Spatial object tracking data
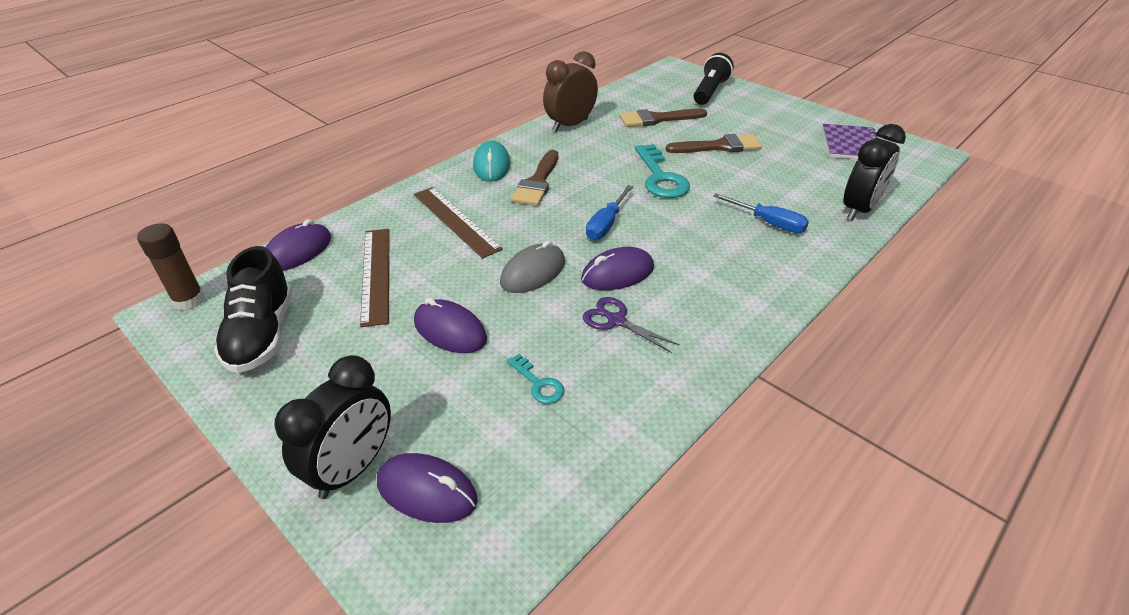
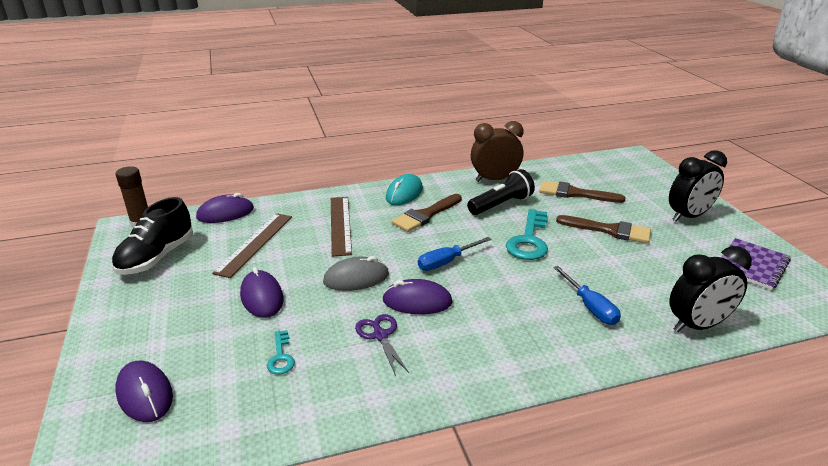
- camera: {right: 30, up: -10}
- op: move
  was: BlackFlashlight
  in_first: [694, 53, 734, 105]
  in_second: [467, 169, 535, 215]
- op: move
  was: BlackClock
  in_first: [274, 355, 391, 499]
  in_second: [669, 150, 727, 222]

▶ _Task requirements_: Every record above, copied exactly and without a single picture, makes up the answer.

▶ _Answer below_:
- camera: {right: 30, up: -10}
- op: move
  was: BlackFlashlight
  in_first: [694, 53, 734, 105]
  in_second: [467, 169, 535, 215]
- op: move
  was: BlackClock
  in_first: [274, 355, 391, 499]
  in_second: [669, 150, 727, 222]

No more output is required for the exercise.